### What you will do
Reproduce the data below in full and to the letter, images excepted.

Recorded data:

····················

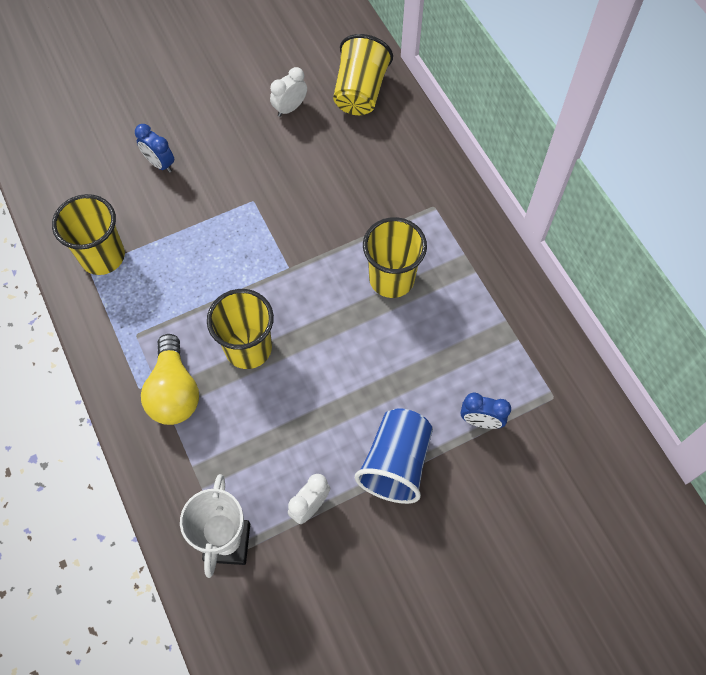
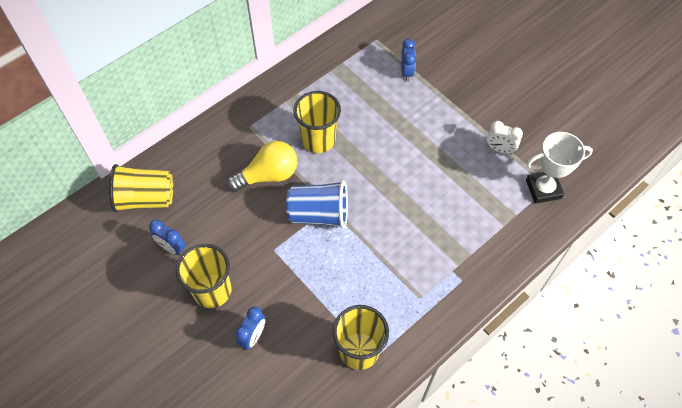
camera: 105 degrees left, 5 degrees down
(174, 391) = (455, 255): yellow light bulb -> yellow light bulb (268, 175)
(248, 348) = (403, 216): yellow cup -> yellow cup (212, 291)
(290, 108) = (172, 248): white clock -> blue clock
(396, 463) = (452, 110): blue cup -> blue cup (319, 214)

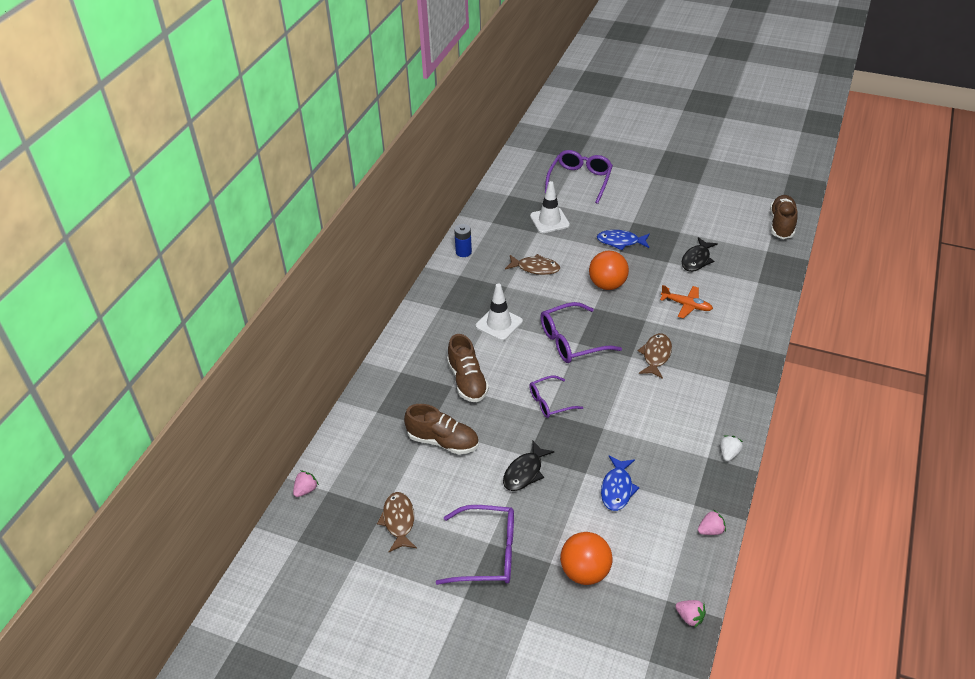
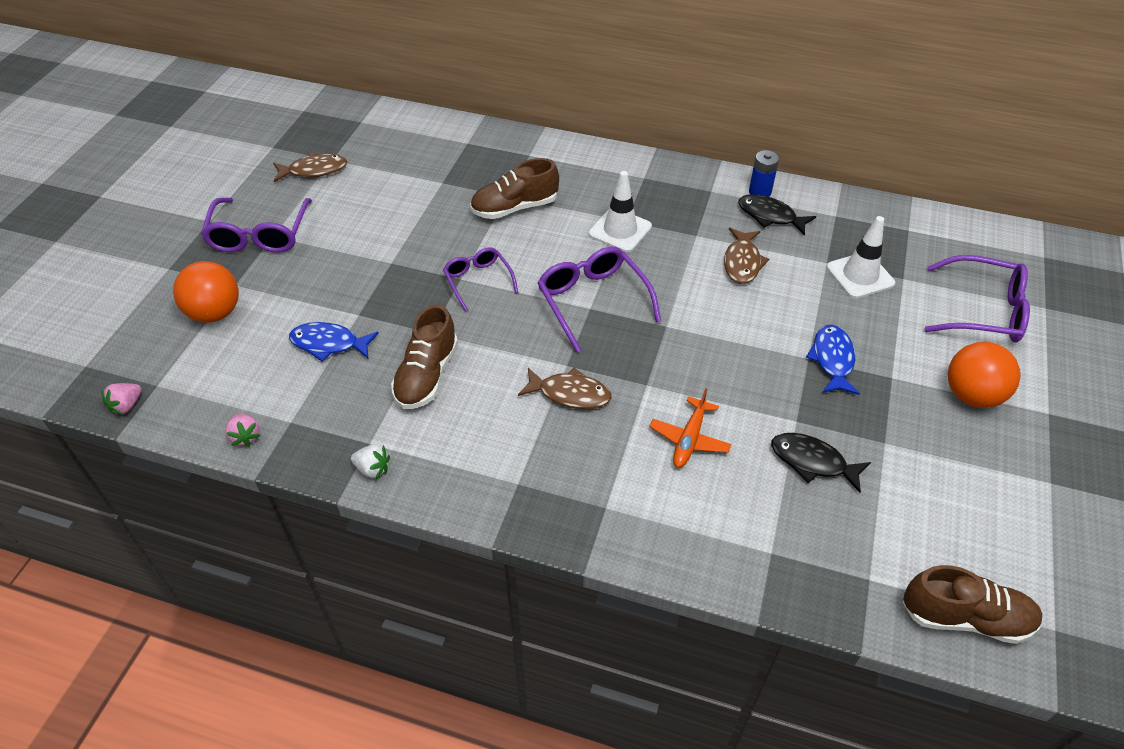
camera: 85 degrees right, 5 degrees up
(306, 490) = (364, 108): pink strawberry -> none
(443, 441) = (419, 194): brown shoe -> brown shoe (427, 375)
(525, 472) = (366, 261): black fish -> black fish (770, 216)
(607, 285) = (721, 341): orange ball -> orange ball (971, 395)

····················

### Solution to this task
camera: 105 degrees left, 5 degrees down
(174, 391) = (455, 255): yellow light bulb -> yellow light bulb (268, 175)
(248, 348) = (403, 216): yellow cup -> yellow cup (212, 291)
(290, 108) = (172, 248): white clock -> blue clock
(396, 463) = (452, 110): blue cup -> blue cup (319, 214)

camera: 85 degrees right, 5 degrees up
(306, 490) = (364, 108): pink strawberry -> none
(443, 441) = (419, 194): brown shoe -> brown shoe (427, 375)
(525, 472) = (366, 261): black fish -> black fish (770, 216)
(607, 285) = (721, 341): orange ball -> orange ball (971, 395)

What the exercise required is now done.